The listing is to be repeated exactly, and its pictures are to be left out.

→ Data shown
::::

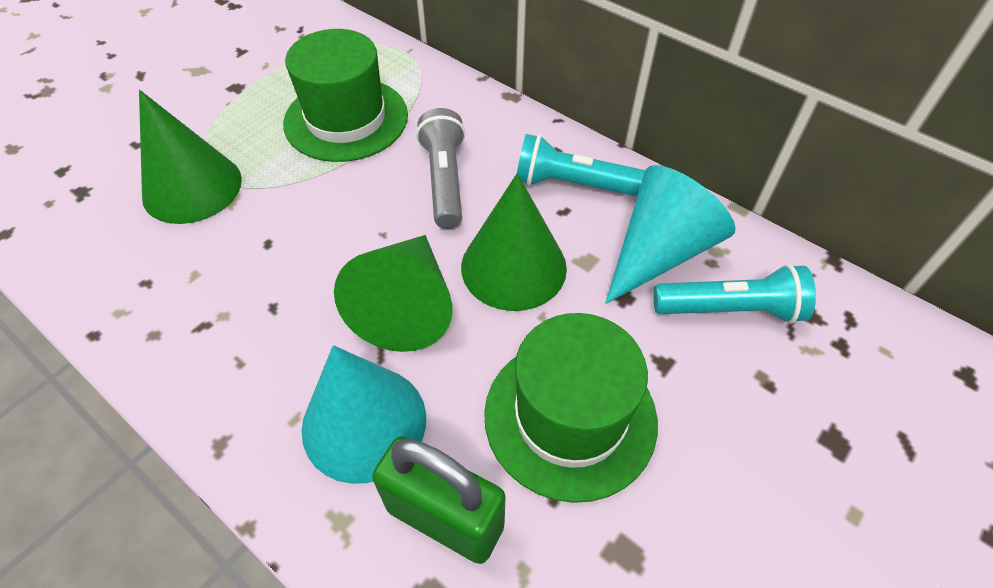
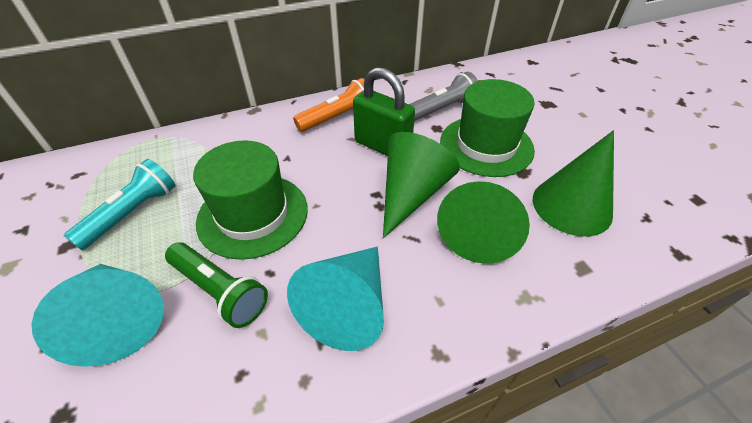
green flashlight: 0 -> 1
orange flashlight: 0 -> 1
turquoise flashlight: 2 -> 1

::::

→ Written answer
green flashlight: 0 -> 1
orange flashlight: 0 -> 1
turquoise flashlight: 2 -> 1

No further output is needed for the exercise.